__Saved entries__.
------------------------------------

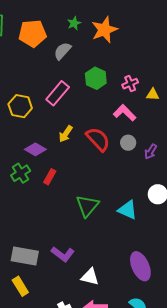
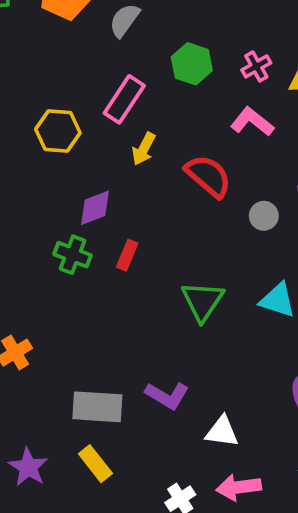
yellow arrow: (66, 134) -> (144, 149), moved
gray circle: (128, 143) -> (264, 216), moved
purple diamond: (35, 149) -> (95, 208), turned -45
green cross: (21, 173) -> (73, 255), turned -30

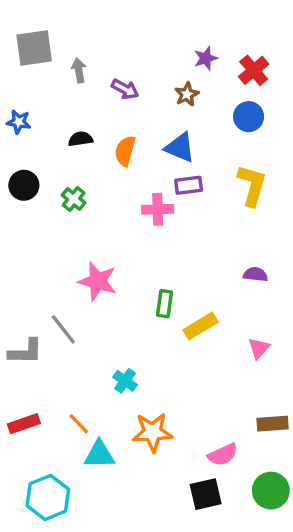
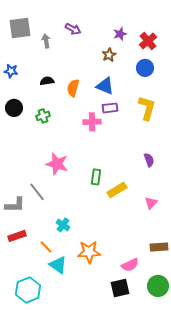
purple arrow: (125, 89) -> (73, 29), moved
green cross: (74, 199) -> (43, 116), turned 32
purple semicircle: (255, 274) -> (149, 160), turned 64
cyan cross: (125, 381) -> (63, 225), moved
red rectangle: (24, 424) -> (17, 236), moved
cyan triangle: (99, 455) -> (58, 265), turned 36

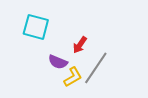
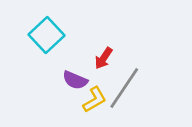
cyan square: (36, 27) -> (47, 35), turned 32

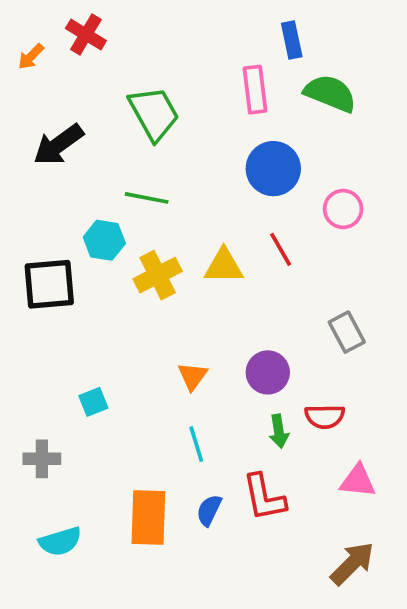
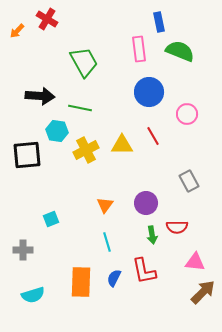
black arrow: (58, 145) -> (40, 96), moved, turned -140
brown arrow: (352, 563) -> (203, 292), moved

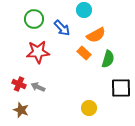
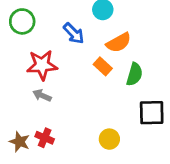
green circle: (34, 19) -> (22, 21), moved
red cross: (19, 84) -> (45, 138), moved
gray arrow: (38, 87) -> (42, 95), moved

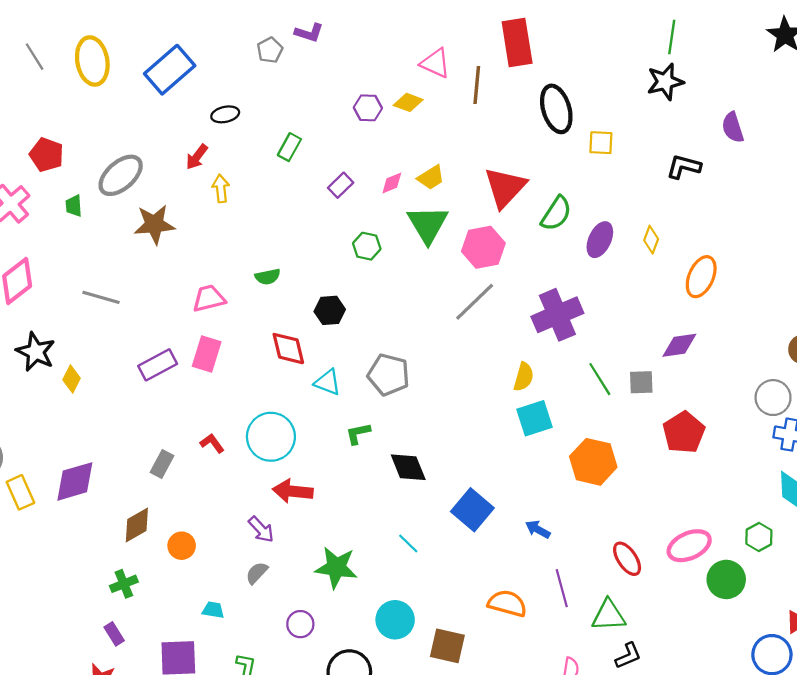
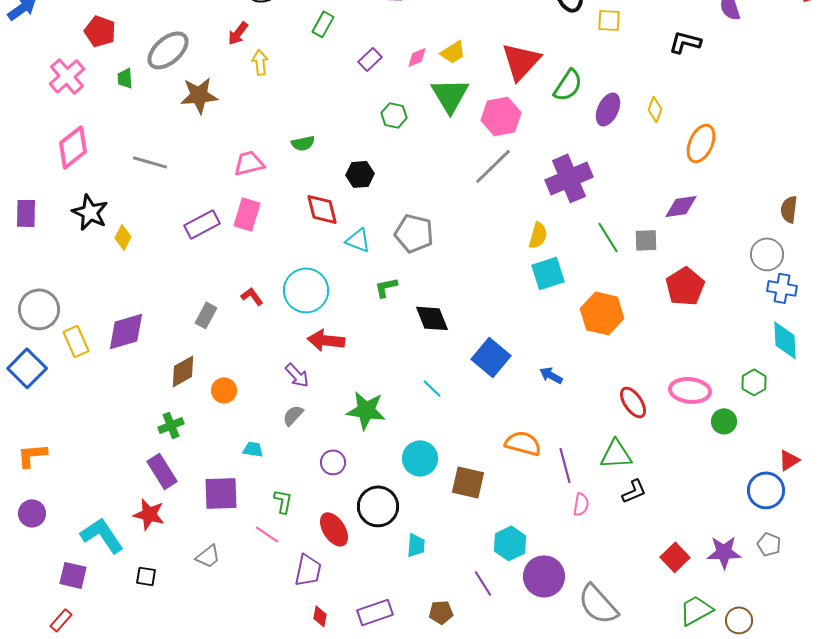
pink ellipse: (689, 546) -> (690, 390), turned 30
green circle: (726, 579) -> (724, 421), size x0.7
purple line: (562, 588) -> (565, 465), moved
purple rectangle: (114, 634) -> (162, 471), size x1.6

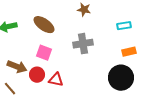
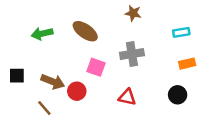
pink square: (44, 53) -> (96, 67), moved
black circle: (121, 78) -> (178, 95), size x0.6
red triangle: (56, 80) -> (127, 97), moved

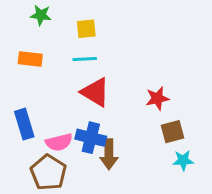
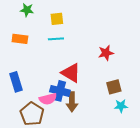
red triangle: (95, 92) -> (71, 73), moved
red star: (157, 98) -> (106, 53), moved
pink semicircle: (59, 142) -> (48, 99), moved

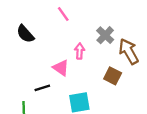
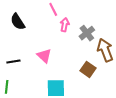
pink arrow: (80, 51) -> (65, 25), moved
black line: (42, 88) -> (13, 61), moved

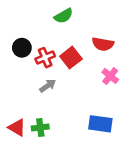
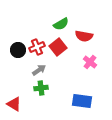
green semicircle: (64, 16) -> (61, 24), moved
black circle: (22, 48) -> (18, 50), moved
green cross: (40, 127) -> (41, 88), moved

------------------------------------

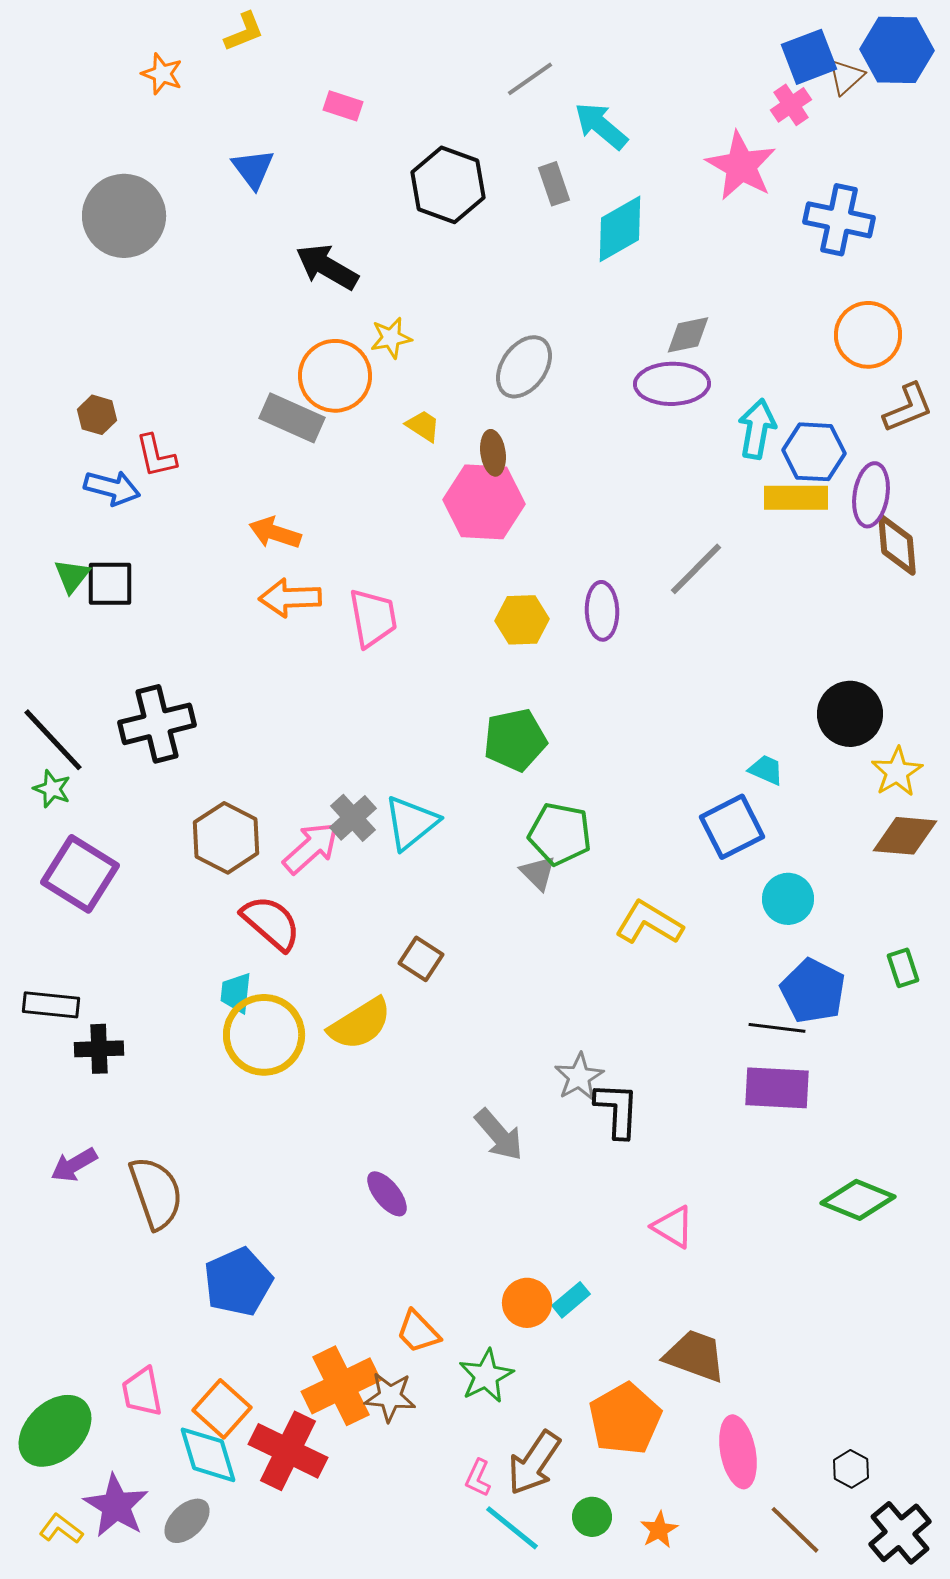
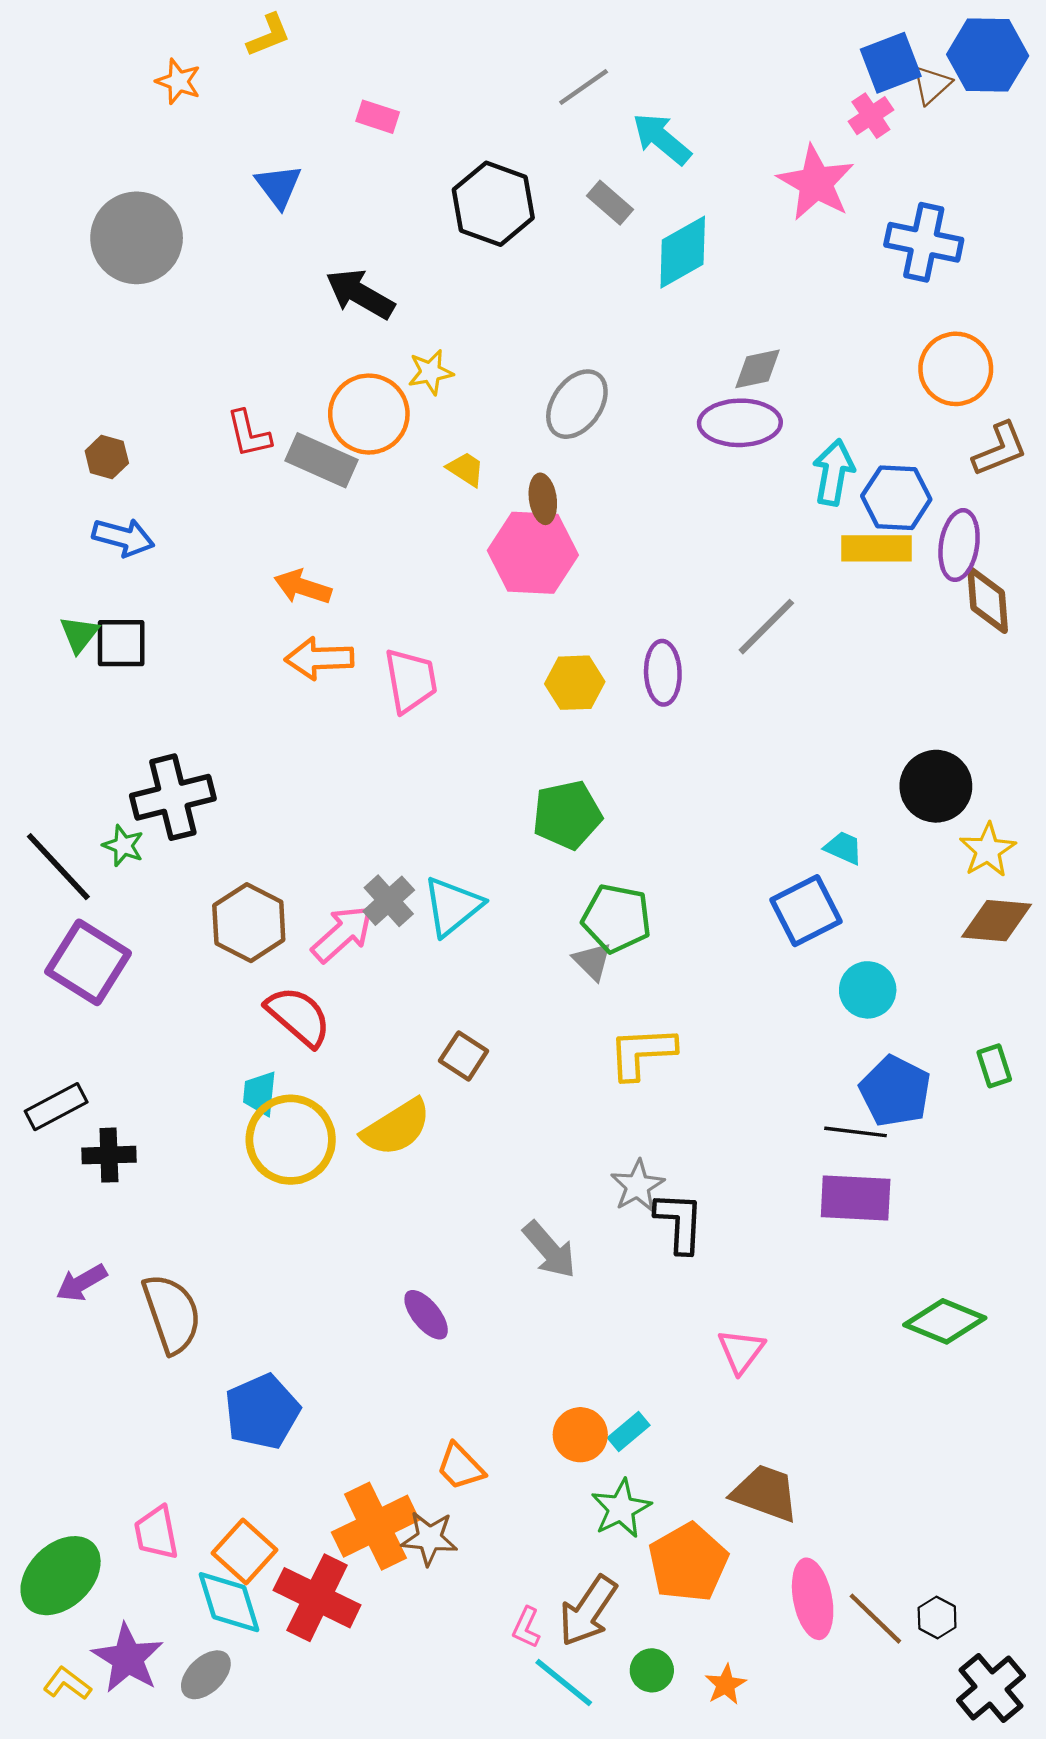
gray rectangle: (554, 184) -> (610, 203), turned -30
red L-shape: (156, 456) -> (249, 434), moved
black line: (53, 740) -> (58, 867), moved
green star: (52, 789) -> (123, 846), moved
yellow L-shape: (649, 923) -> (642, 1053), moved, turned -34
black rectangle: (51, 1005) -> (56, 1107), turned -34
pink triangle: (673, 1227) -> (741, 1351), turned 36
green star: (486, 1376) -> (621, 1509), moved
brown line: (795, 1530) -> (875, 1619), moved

------------------------------------

__Task to complete__. Would you retype the lines above from the one with "green star: (52, 789) -> (123, 846), moved" down to the one with "brown line: (795, 1530) -> (875, 1619), moved", word for word, both ends included and no other lines?

__Finished exercise__.
green star: (52, 789) -> (123, 846), moved
yellow L-shape: (649, 923) -> (642, 1053), moved, turned -34
black rectangle: (51, 1005) -> (56, 1107), turned -34
pink triangle: (673, 1227) -> (741, 1351), turned 36
green star: (486, 1376) -> (621, 1509), moved
brown line: (795, 1530) -> (875, 1619), moved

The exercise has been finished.